Problem details:
Output every line from the beginning of the records through the line that contains "SW202: button (SEL1, VCC)", exactly as it appears.

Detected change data
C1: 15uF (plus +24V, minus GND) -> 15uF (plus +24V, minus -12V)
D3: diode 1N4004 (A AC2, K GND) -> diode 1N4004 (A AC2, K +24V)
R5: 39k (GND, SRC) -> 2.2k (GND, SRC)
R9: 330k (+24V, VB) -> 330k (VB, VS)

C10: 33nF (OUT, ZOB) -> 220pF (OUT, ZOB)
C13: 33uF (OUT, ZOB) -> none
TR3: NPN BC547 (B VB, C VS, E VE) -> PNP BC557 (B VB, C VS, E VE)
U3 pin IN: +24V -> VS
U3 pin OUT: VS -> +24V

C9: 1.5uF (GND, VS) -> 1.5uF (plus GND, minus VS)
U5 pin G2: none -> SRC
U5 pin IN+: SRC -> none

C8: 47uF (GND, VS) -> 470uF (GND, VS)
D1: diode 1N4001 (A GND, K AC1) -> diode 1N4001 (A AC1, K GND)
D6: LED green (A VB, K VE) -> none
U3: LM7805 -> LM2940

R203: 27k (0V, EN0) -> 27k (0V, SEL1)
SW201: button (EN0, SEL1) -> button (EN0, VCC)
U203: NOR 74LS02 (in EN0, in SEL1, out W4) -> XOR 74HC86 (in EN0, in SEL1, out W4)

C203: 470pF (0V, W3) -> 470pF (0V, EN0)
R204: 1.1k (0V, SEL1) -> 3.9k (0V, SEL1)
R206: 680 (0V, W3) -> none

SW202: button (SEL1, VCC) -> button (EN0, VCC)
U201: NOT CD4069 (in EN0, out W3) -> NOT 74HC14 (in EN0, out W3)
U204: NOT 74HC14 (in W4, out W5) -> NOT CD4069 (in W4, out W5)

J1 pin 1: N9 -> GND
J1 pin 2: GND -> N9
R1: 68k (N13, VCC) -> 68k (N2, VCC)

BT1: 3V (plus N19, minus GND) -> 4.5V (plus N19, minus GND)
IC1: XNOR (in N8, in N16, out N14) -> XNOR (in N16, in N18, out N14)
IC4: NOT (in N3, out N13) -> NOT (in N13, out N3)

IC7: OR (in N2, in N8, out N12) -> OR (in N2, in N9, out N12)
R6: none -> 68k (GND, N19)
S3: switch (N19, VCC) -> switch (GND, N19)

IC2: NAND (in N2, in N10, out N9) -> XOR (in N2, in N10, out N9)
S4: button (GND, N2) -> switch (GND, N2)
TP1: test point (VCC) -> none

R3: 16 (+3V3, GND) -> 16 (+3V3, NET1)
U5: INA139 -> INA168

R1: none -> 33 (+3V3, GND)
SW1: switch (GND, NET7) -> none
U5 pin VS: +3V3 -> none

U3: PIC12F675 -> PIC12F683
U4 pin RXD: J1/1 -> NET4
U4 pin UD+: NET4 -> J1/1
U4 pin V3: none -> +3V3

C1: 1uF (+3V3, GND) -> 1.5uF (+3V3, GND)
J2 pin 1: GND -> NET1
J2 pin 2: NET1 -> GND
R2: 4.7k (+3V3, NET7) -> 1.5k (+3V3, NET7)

Output below:
C1: 15uF (plus +24V, minus GND) -> 15uF (plus +24V, minus -12V)
D3: diode 1N4004 (A AC2, K GND) -> diode 1N4004 (A AC2, K +24V)
R5: 39k (GND, SRC) -> 2.2k (GND, SRC)
R9: 330k (+24V, VB) -> 330k (VB, VS)

C10: 33nF (OUT, ZOB) -> 220pF (OUT, ZOB)
C13: 33uF (OUT, ZOB) -> none
TR3: NPN BC547 (B VB, C VS, E VE) -> PNP BC557 (B VB, C VS, E VE)
U3 pin IN: +24V -> VS
U3 pin OUT: VS -> +24V

C9: 1.5uF (GND, VS) -> 1.5uF (plus GND, minus VS)
U5 pin G2: none -> SRC
U5 pin IN+: SRC -> none

C8: 47uF (GND, VS) -> 470uF (GND, VS)
D1: diode 1N4001 (A GND, K AC1) -> diode 1N4001 (A AC1, K GND)
D6: LED green (A VB, K VE) -> none
U3: LM7805 -> LM2940

R203: 27k (0V, EN0) -> 27k (0V, SEL1)
SW201: button (EN0, SEL1) -> button (EN0, VCC)
U203: NOR 74LS02 (in EN0, in SEL1, out W4) -> XOR 74HC86 (in EN0, in SEL1, out W4)

C203: 470pF (0V, W3) -> 470pF (0V, EN0)
R204: 1.1k (0V, SEL1) -> 3.9k (0V, SEL1)
R206: 680 (0V, W3) -> none

SW202: button (SEL1, VCC) -> button (EN0, VCC)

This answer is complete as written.